*DATA SECTION*
· · · · ·

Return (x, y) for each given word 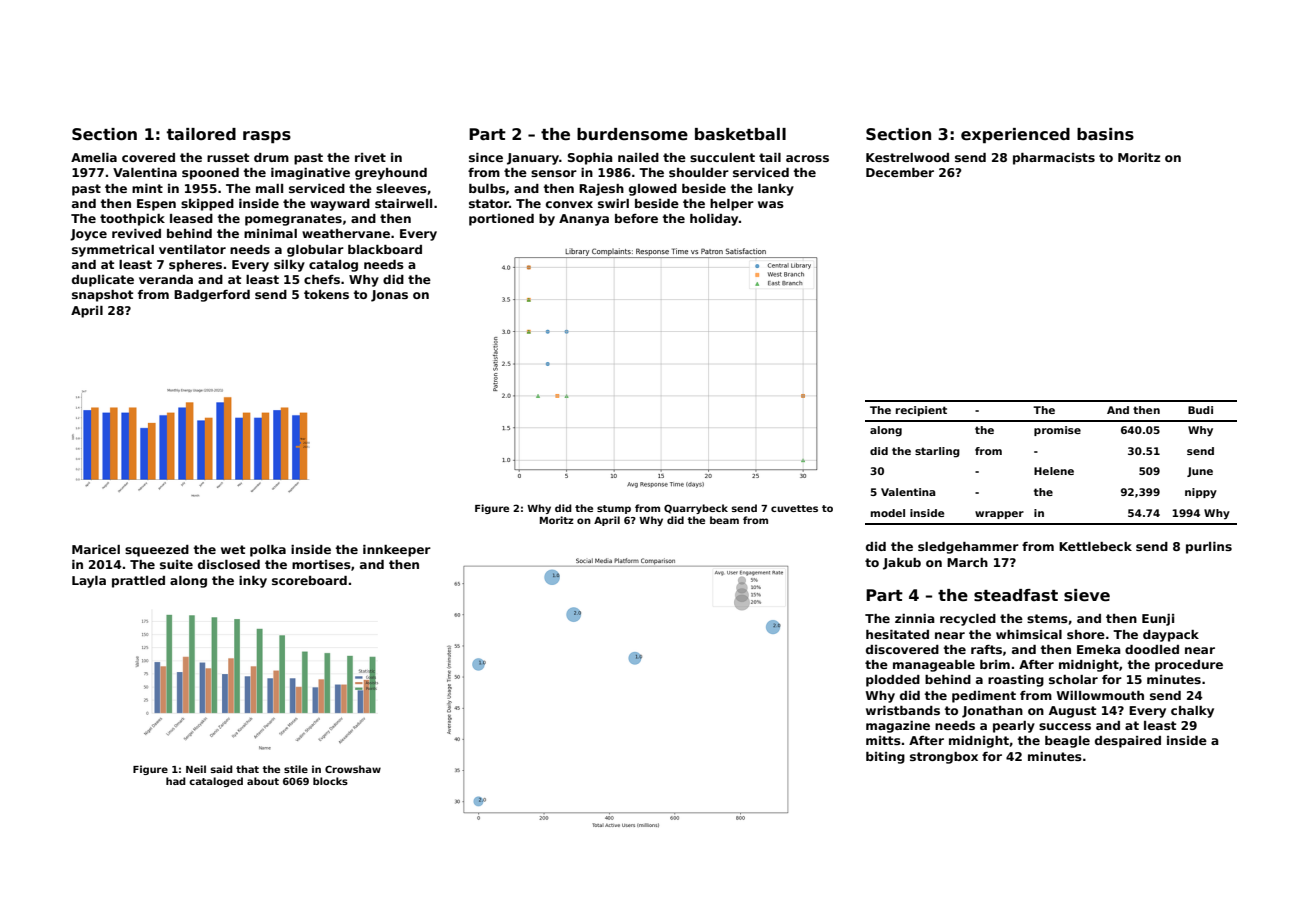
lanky (776, 190)
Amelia (94, 157)
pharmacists (1054, 159)
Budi (1200, 410)
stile (296, 769)
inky (253, 582)
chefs (322, 279)
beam (724, 520)
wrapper (999, 515)
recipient (921, 411)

· · · · ·

*WHAT YOU ARE ASKED TO DO*
Rewrite all of the lines above, including the request line, with each answer coordinate multiplied by 0.45 and rounded to a whole number, halves rounding up. Leave the picture out of the output.

*COMPLETE ANSWER*
Return (x, y) for each given word 
lanky (349, 86)
Amelia (42, 71)
pharmacists (474, 72)
Budi (540, 185)
stile (133, 346)
inky (114, 262)
chefs (145, 126)
beam (326, 234)
wrapper (450, 232)
recipient (414, 185)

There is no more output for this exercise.